=== Begin Enclosure ===

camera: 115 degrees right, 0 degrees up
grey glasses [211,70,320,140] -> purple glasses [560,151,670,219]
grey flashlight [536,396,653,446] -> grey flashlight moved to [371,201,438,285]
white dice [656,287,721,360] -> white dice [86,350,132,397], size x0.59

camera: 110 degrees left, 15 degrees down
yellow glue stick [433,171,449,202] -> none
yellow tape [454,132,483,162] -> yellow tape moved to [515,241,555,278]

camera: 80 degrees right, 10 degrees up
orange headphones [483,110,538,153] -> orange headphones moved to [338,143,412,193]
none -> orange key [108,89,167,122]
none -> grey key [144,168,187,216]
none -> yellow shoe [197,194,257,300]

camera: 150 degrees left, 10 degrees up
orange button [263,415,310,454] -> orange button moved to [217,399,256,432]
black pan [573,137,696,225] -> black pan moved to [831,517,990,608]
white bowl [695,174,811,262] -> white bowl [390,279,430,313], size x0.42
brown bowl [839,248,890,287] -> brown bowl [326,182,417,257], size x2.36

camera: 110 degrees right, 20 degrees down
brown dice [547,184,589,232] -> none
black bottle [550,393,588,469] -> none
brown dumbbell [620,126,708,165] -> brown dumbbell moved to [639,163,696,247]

=== End Enclosure ===

### WHAT IS REQUIRED
Exact repetition of every record is required.

### SOLUTION TO THE EXERCISE
camera: 115 degrees right, 0 degrees up
grey glasses [211,70,320,140] -> purple glasses [560,151,670,219]
grey flashlight [536,396,653,446] -> grey flashlight moved to [371,201,438,285]
white dice [656,287,721,360] -> white dice [86,350,132,397], size x0.59

camera: 110 degrees left, 15 degrees down
yellow glue stick [433,171,449,202] -> none
yellow tape [454,132,483,162] -> yellow tape moved to [515,241,555,278]

camera: 80 degrees right, 10 degrees up
orange headphones [483,110,538,153] -> orange headphones moved to [338,143,412,193]
none -> orange key [108,89,167,122]
none -> grey key [144,168,187,216]
none -> yellow shoe [197,194,257,300]

camera: 150 degrees left, 10 degrees up
orange button [263,415,310,454] -> orange button moved to [217,399,256,432]
black pan [573,137,696,225] -> black pan moved to [831,517,990,608]
white bowl [695,174,811,262] -> white bowl [390,279,430,313], size x0.42
brown bowl [839,248,890,287] -> brown bowl [326,182,417,257], size x2.36

camera: 110 degrees right, 20 degrees down
brown dice [547,184,589,232] -> none
black bottle [550,393,588,469] -> none
brown dumbbell [620,126,708,165] -> brown dumbbell moved to [639,163,696,247]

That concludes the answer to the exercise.